*** THE DATA ***

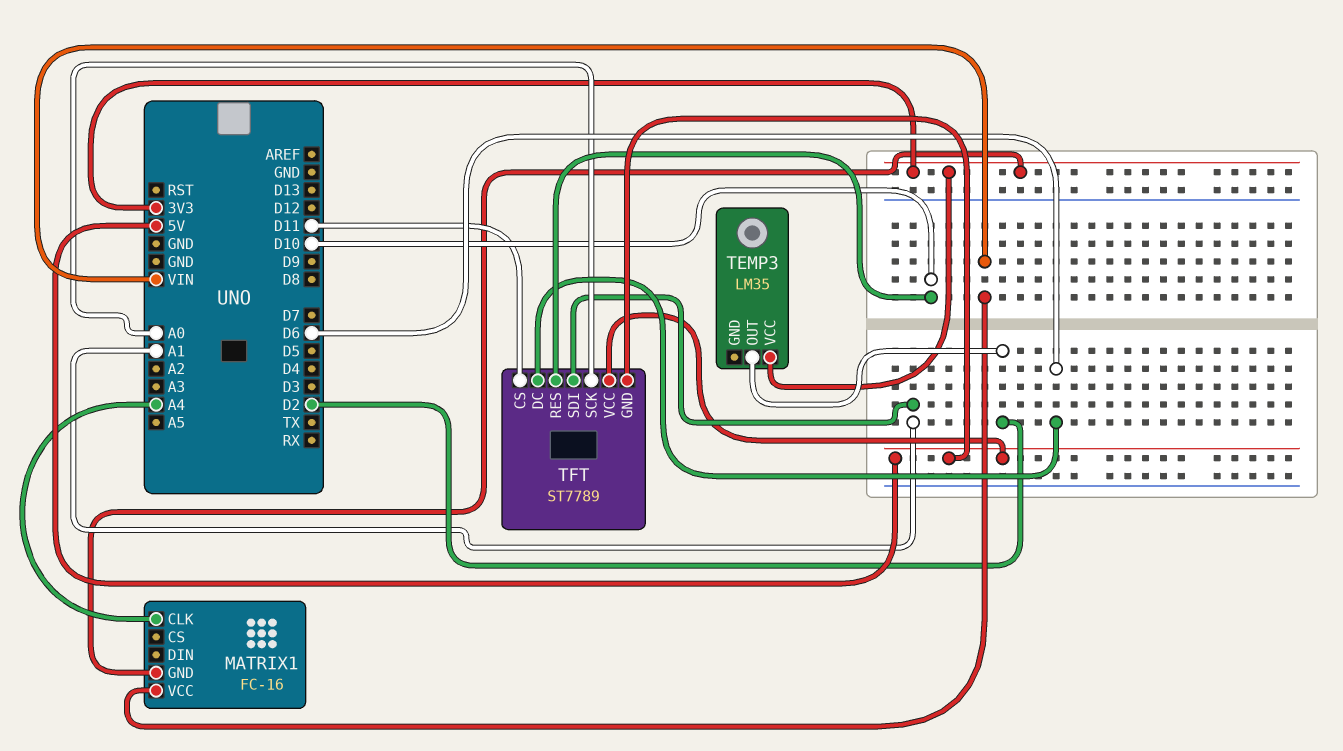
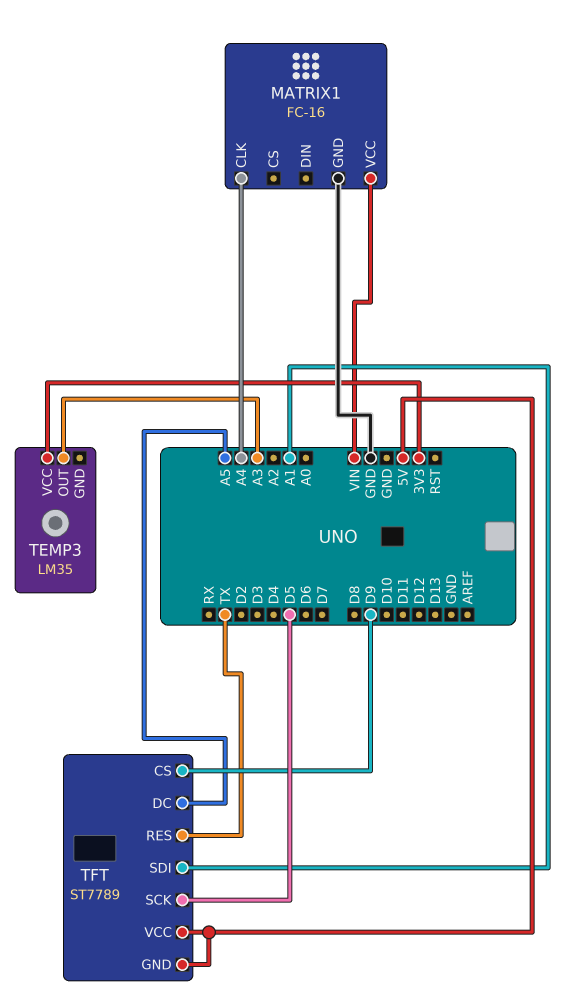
MATRIX1 pin GND: 3V3 -> GND
TEMP3 pin OUT: D2 -> A3
TFT pin CS: D11 -> D9
TFT pin DC: D6 -> A5
TFT pin RES: D10 -> TX
TFT pin SCK: A0 -> D5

*** End of THE DATA ***

■ **TASK TO CARRY OUT**: Print all data above verbatim, except pictures.

■ **EXERCISE OUTPUT**:
MATRIX1 pin GND: 3V3 -> GND
TEMP3 pin OUT: D2 -> A3
TFT pin CS: D11 -> D9
TFT pin DC: D6 -> A5
TFT pin RES: D10 -> TX
TFT pin SCK: A0 -> D5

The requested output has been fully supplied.